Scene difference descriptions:
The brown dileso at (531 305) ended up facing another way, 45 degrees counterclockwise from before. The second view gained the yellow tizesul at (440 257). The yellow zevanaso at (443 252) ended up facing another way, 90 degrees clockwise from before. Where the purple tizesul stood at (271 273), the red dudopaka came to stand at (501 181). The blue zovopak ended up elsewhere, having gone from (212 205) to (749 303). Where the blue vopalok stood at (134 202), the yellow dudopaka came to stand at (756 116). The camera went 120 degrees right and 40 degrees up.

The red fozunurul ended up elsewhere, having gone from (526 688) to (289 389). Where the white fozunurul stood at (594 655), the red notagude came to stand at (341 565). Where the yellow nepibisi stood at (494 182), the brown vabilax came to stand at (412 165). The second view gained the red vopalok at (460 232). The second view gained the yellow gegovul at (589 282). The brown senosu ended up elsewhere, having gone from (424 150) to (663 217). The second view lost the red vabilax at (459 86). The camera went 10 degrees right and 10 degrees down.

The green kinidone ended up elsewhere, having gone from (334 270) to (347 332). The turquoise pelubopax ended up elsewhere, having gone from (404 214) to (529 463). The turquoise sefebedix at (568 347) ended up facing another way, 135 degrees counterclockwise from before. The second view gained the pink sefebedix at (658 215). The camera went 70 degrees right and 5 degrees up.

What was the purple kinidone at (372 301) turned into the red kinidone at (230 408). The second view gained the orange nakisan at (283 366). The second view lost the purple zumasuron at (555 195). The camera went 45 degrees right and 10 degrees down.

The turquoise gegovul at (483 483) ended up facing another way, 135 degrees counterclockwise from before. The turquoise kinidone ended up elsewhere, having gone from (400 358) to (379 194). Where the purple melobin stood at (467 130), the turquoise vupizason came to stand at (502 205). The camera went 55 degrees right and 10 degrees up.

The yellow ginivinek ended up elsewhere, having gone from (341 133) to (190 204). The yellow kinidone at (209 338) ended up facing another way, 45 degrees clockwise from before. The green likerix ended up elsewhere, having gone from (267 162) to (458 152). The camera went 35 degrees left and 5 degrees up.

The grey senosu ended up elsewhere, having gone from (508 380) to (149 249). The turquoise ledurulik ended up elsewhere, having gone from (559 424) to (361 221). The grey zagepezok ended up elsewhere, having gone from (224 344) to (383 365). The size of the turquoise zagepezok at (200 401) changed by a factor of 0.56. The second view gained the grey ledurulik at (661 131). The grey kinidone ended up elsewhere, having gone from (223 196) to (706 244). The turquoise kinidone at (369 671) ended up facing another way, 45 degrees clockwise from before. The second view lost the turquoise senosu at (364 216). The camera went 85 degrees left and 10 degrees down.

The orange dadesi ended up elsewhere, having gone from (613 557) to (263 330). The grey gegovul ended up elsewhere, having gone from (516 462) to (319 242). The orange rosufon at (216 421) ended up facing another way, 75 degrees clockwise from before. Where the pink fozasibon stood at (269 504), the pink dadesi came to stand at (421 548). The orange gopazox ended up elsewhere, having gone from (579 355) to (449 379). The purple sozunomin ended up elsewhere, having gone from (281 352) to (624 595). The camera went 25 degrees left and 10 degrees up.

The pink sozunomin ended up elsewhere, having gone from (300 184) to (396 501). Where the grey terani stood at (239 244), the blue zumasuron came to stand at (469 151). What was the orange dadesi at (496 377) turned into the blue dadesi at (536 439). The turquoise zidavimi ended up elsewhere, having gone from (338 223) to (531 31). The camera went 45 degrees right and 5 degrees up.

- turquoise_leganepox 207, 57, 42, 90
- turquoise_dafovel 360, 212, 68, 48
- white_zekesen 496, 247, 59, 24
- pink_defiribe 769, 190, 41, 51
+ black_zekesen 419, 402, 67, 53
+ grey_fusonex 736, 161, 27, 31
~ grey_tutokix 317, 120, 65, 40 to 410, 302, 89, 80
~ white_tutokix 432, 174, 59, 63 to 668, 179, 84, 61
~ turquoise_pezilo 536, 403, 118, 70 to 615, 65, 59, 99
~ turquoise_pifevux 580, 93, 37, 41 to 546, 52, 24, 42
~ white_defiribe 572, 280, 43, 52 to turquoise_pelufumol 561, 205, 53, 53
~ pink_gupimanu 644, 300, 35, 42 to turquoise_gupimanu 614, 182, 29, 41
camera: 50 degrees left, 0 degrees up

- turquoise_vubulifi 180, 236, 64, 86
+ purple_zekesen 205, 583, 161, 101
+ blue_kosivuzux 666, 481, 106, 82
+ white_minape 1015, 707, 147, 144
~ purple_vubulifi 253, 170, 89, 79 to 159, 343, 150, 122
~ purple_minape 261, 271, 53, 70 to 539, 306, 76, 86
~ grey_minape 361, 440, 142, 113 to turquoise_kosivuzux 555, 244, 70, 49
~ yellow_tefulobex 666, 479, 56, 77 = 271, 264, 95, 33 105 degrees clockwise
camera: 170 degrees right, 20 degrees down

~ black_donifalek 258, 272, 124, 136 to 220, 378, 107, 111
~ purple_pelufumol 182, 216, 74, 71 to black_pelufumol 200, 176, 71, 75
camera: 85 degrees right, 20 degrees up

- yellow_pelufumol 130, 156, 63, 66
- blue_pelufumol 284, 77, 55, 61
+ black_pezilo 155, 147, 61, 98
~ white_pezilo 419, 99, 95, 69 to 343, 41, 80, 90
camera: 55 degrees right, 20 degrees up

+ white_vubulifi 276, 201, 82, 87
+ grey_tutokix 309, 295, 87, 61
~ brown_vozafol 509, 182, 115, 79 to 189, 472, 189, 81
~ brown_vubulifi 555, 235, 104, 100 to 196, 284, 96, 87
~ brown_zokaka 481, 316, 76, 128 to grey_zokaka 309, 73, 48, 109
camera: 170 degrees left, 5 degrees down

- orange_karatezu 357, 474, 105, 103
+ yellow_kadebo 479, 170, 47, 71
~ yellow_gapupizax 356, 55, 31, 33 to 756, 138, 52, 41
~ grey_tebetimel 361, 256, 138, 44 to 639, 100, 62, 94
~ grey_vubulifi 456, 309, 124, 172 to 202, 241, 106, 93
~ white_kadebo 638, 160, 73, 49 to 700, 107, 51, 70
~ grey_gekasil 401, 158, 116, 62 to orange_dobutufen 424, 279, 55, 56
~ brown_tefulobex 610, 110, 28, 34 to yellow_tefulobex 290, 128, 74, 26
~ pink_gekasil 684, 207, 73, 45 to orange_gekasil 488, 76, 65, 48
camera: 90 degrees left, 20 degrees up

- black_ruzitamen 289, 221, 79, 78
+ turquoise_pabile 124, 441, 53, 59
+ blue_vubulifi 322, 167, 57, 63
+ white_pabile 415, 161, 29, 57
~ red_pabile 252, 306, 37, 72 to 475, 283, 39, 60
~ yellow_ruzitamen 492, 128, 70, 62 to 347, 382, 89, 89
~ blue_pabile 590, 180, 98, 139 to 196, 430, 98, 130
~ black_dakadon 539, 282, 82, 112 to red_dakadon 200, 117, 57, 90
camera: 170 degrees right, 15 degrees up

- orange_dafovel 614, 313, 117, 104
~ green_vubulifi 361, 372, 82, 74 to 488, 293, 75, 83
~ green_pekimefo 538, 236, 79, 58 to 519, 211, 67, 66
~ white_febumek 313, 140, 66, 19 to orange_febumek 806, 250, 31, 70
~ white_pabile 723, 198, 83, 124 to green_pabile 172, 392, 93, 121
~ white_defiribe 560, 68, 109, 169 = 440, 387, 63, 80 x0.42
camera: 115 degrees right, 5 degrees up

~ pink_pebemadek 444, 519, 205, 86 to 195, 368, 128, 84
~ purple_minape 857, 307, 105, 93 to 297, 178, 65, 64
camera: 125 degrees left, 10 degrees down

■ Directions ■
Return the data in its entirety, exactly as given.

■ Exercise solution ■
The brown dileso at (531 305) ended up facing another way, 45 degrees counterclockwise from before. The second view gained the yellow tizesul at (440 257). The yellow zevanaso at (443 252) ended up facing another way, 90 degrees clockwise from before. Where the purple tizesul stood at (271 273), the red dudopaka came to stand at (501 181). The blue zovopak ended up elsewhere, having gone from (212 205) to (749 303). Where the blue vopalok stood at (134 202), the yellow dudopaka came to stand at (756 116). The camera went 120 degrees right and 40 degrees up.

The red fozunurul ended up elsewhere, having gone from (526 688) to (289 389). Where the white fozunurul stood at (594 655), the red notagude came to stand at (341 565). Where the yellow nepibisi stood at (494 182), the brown vabilax came to stand at (412 165). The second view gained the red vopalok at (460 232). The second view gained the yellow gegovul at (589 282). The brown senosu ended up elsewhere, having gone from (424 150) to (663 217). The second view lost the red vabilax at (459 86). The camera went 10 degrees right and 10 degrees down.

The green kinidone ended up elsewhere, having gone from (334 270) to (347 332). The turquoise pelubopax ended up elsewhere, having gone from (404 214) to (529 463). The turquoise sefebedix at (568 347) ended up facing another way, 135 degrees counterclockwise from before. The second view gained the pink sefebedix at (658 215). The camera went 70 degrees right and 5 degrees up.

What was the purple kinidone at (372 301) turned into the red kinidone at (230 408). The second view gained the orange nakisan at (283 366). The second view lost the purple zumasuron at (555 195). The camera went 45 degrees right and 10 degrees down.

The turquoise gegovul at (483 483) ended up facing another way, 135 degrees counterclockwise from before. The turquoise kinidone ended up elsewhere, having gone from (400 358) to (379 194). Where the purple melobin stood at (467 130), the turquoise vupizason came to stand at (502 205). The camera went 55 degrees right and 10 degrees up.

The yellow ginivinek ended up elsewhere, having gone from (341 133) to (190 204). The yellow kinidone at (209 338) ended up facing another way, 45 degrees clockwise from before. The green likerix ended up elsewhere, having gone from (267 162) to (458 152). The camera went 35 degrees left and 5 degrees up.

The grey senosu ended up elsewhere, having gone from (508 380) to (149 249). The turquoise ledurulik ended up elsewhere, having gone from (559 424) to (361 221). The grey zagepezok ended up elsewhere, having gone from (224 344) to (383 365). The size of the turquoise zagepezok at (200 401) changed by a factor of 0.56. The second view gained the grey ledurulik at (661 131). The grey kinidone ended up elsewhere, having gone from (223 196) to (706 244). The turquoise kinidone at (369 671) ended up facing another way, 45 degrees clockwise from before. The second view lost the turquoise senosu at (364 216). The camera went 85 degrees left and 10 degrees down.

The orange dadesi ended up elsewhere, having gone from (613 557) to (263 330). The grey gegovul ended up elsewhere, having gone from (516 462) to (319 242). The orange rosufon at (216 421) ended up facing another way, 75 degrees clockwise from before. Where the pink fozasibon stood at (269 504), the pink dadesi came to stand at (421 548). The orange gopazox ended up elsewhere, having gone from (579 355) to (449 379). The purple sozunomin ended up elsewhere, having gone from (281 352) to (624 595). The camera went 25 degrees left and 10 degrees up.

The pink sozunomin ended up elsewhere, having gone from (300 184) to (396 501). Where the grey terani stood at (239 244), the blue zumasuron came to stand at (469 151). What was the orange dadesi at (496 377) turned into the blue dadesi at (536 439). The turquoise zidavimi ended up elsewhere, having gone from (338 223) to (531 31). The camera went 45 degrees right and 5 degrees up.

- turquoise_leganepox 207, 57, 42, 90
- turquoise_dafovel 360, 212, 68, 48
- white_zekesen 496, 247, 59, 24
- pink_defiribe 769, 190, 41, 51
+ black_zekesen 419, 402, 67, 53
+ grey_fusonex 736, 161, 27, 31
~ grey_tutokix 317, 120, 65, 40 to 410, 302, 89, 80
~ white_tutokix 432, 174, 59, 63 to 668, 179, 84, 61
~ turquoise_pezilo 536, 403, 118, 70 to 615, 65, 59, 99
~ turquoise_pifevux 580, 93, 37, 41 to 546, 52, 24, 42
~ white_defiribe 572, 280, 43, 52 to turquoise_pelufumol 561, 205, 53, 53
~ pink_gupimanu 644, 300, 35, 42 to turquoise_gupimanu 614, 182, 29, 41
camera: 50 degrees left, 0 degrees up

- turquoise_vubulifi 180, 236, 64, 86
+ purple_zekesen 205, 583, 161, 101
+ blue_kosivuzux 666, 481, 106, 82
+ white_minape 1015, 707, 147, 144
~ purple_vubulifi 253, 170, 89, 79 to 159, 343, 150, 122
~ purple_minape 261, 271, 53, 70 to 539, 306, 76, 86
~ grey_minape 361, 440, 142, 113 to turquoise_kosivuzux 555, 244, 70, 49
~ yellow_tefulobex 666, 479, 56, 77 = 271, 264, 95, 33 105 degrees clockwise
camera: 170 degrees right, 20 degrees down

~ black_donifalek 258, 272, 124, 136 to 220, 378, 107, 111
~ purple_pelufumol 182, 216, 74, 71 to black_pelufumol 200, 176, 71, 75
camera: 85 degrees right, 20 degrees up

- yellow_pelufumol 130, 156, 63, 66
- blue_pelufumol 284, 77, 55, 61
+ black_pezilo 155, 147, 61, 98
~ white_pezilo 419, 99, 95, 69 to 343, 41, 80, 90
camera: 55 degrees right, 20 degrees up

+ white_vubulifi 276, 201, 82, 87
+ grey_tutokix 309, 295, 87, 61
~ brown_vozafol 509, 182, 115, 79 to 189, 472, 189, 81
~ brown_vubulifi 555, 235, 104, 100 to 196, 284, 96, 87
~ brown_zokaka 481, 316, 76, 128 to grey_zokaka 309, 73, 48, 109
camera: 170 degrees left, 5 degrees down

- orange_karatezu 357, 474, 105, 103
+ yellow_kadebo 479, 170, 47, 71
~ yellow_gapupizax 356, 55, 31, 33 to 756, 138, 52, 41
~ grey_tebetimel 361, 256, 138, 44 to 639, 100, 62, 94
~ grey_vubulifi 456, 309, 124, 172 to 202, 241, 106, 93
~ white_kadebo 638, 160, 73, 49 to 700, 107, 51, 70
~ grey_gekasil 401, 158, 116, 62 to orange_dobutufen 424, 279, 55, 56
~ brown_tefulobex 610, 110, 28, 34 to yellow_tefulobex 290, 128, 74, 26
~ pink_gekasil 684, 207, 73, 45 to orange_gekasil 488, 76, 65, 48
camera: 90 degrees left, 20 degrees up

- black_ruzitamen 289, 221, 79, 78
+ turquoise_pabile 124, 441, 53, 59
+ blue_vubulifi 322, 167, 57, 63
+ white_pabile 415, 161, 29, 57
~ red_pabile 252, 306, 37, 72 to 475, 283, 39, 60
~ yellow_ruzitamen 492, 128, 70, 62 to 347, 382, 89, 89
~ blue_pabile 590, 180, 98, 139 to 196, 430, 98, 130
~ black_dakadon 539, 282, 82, 112 to red_dakadon 200, 117, 57, 90
camera: 170 degrees right, 15 degrees up

- orange_dafovel 614, 313, 117, 104
~ green_vubulifi 361, 372, 82, 74 to 488, 293, 75, 83
~ green_pekimefo 538, 236, 79, 58 to 519, 211, 67, 66
~ white_febumek 313, 140, 66, 19 to orange_febumek 806, 250, 31, 70
~ white_pabile 723, 198, 83, 124 to green_pabile 172, 392, 93, 121
~ white_defiribe 560, 68, 109, 169 = 440, 387, 63, 80 x0.42
camera: 115 degrees right, 5 degrees up

~ pink_pebemadek 444, 519, 205, 86 to 195, 368, 128, 84
~ purple_minape 857, 307, 105, 93 to 297, 178, 65, 64
camera: 125 degrees left, 10 degrees down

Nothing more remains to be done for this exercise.